**EXERCISE INPUTS:**

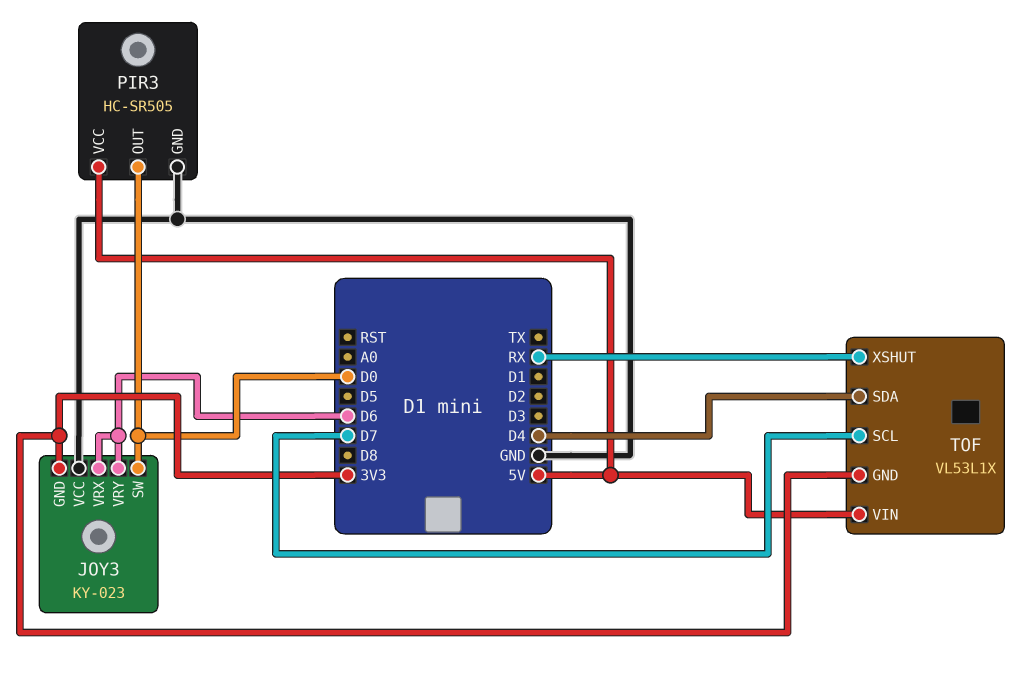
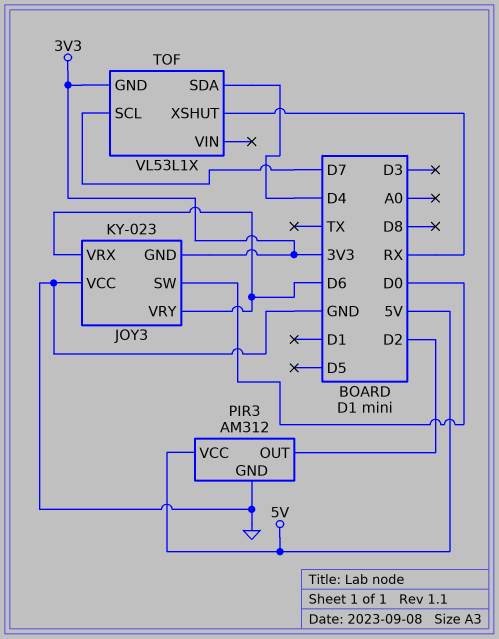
PIR3: HC-SR505 -> AM312
PIR3 pin OUT: D0 -> D2
TOF pin VIN: 5V -> none

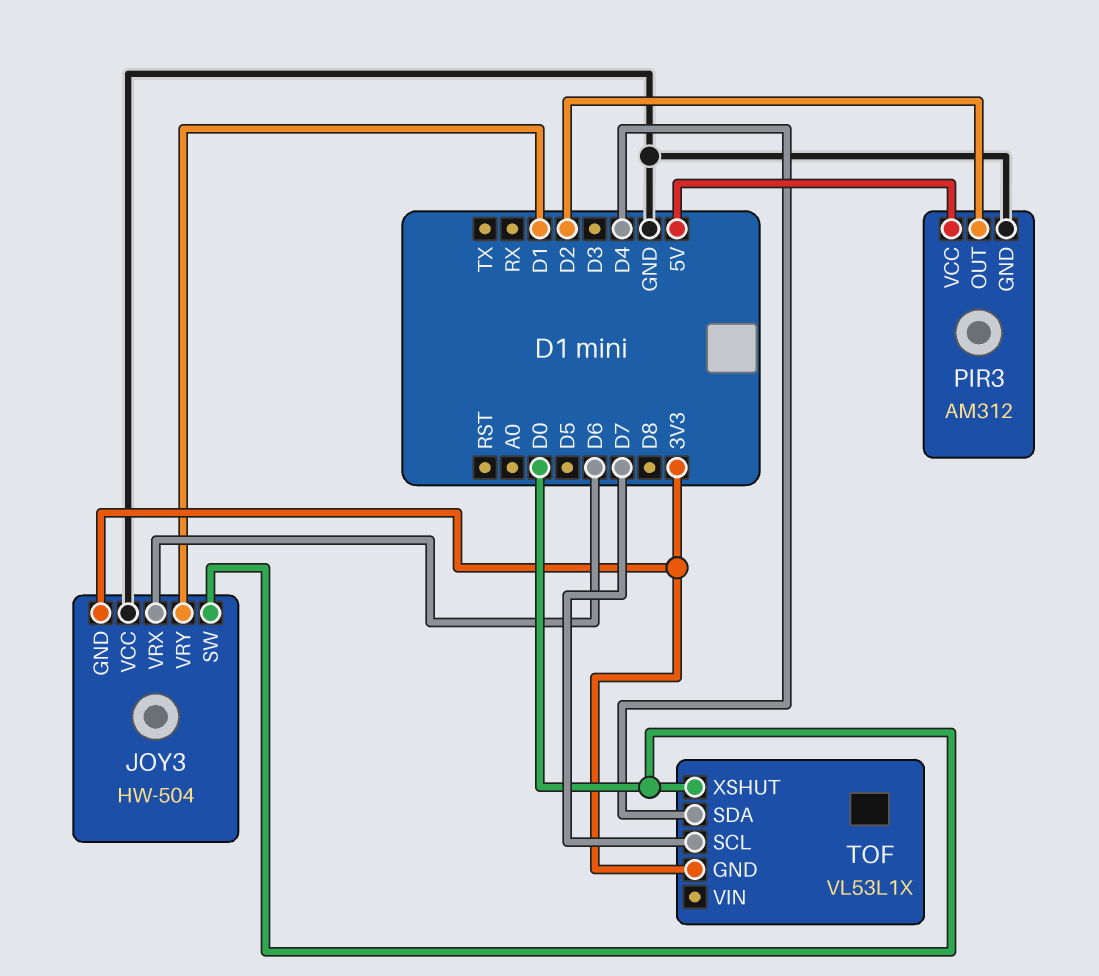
JOY3: KY-023 -> HW-504
JOY3 pin VRY: D6 -> D1
TOF pin XSHUT: RX -> D0

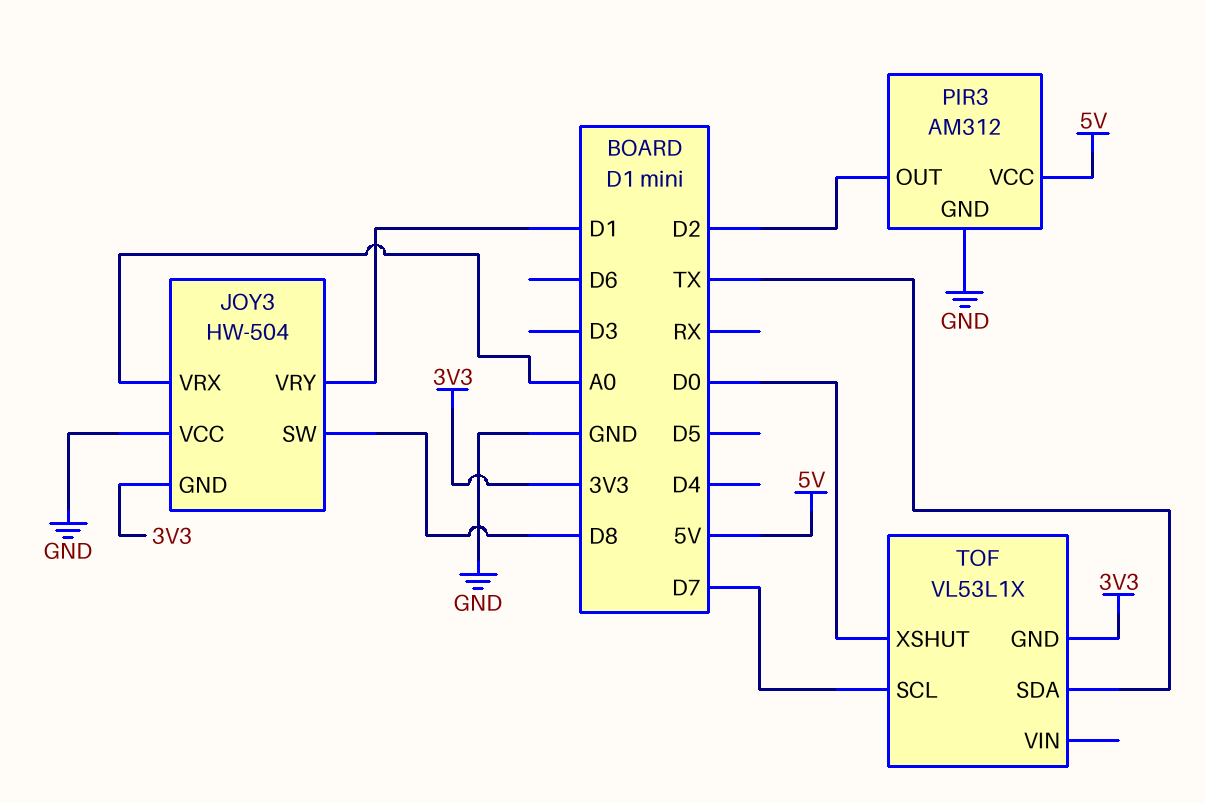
JOY3 pin SW: D0 -> D8
JOY3 pin VRX: D6 -> A0
TOF pin SDA: D4 -> TX

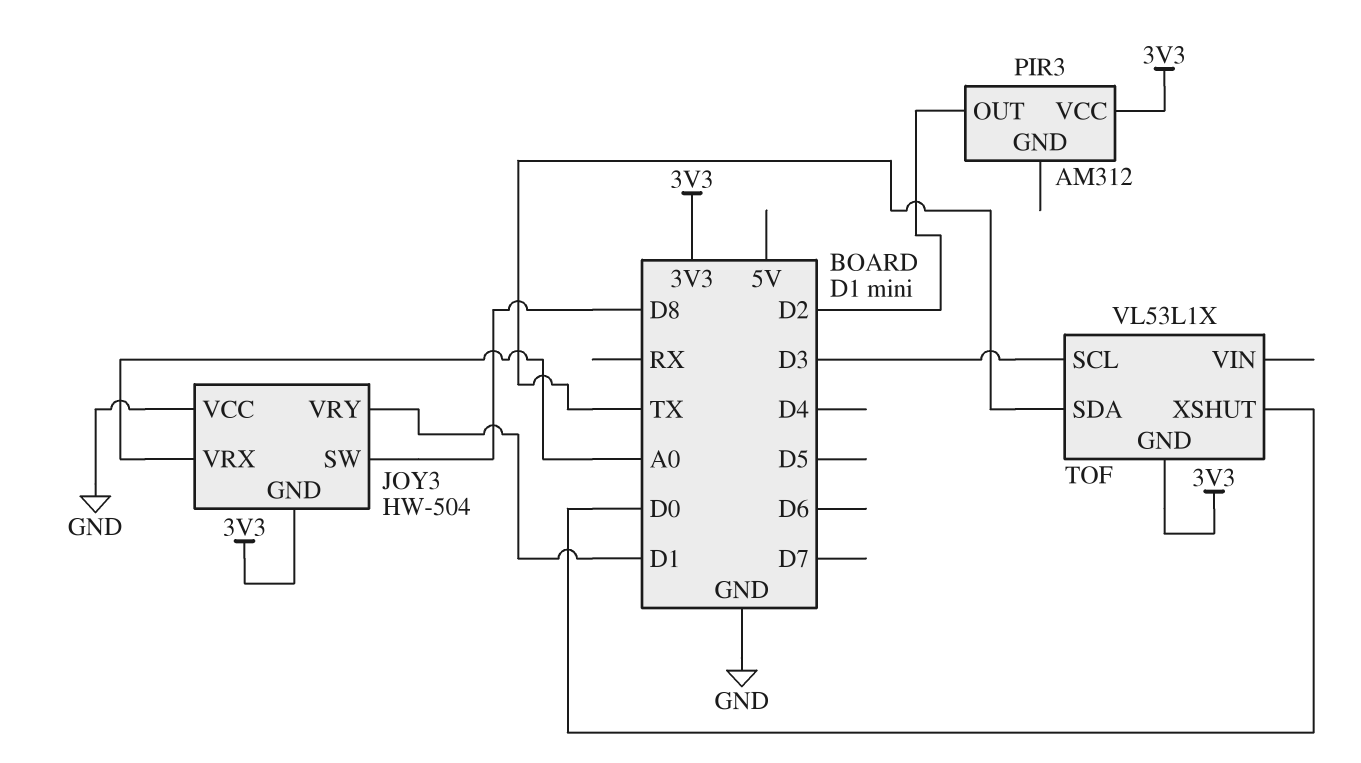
PIR3 pin GND: GND -> none
PIR3 pin VCC: 5V -> 3V3
TOF pin SCL: D7 -> D3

**PROBLEM DETAILS:** Scan the lines above for the word "none". Return each one that has it.

**EXERCISE SOLUTION:**
TOF pin VIN: 5V -> none
PIR3 pin GND: GND -> none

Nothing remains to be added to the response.